▶ WHAT THE EXERCISE ASKS: Print every line of the data word for word.

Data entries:
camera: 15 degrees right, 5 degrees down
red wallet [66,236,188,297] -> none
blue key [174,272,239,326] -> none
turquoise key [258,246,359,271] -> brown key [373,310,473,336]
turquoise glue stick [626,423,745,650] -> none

▶ RESULT OF THE TASK:
camera: 15 degrees right, 5 degrees down
red wallet [66,236,188,297] -> none
blue key [174,272,239,326] -> none
turquoise key [258,246,359,271] -> brown key [373,310,473,336]
turquoise glue stick [626,423,745,650] -> none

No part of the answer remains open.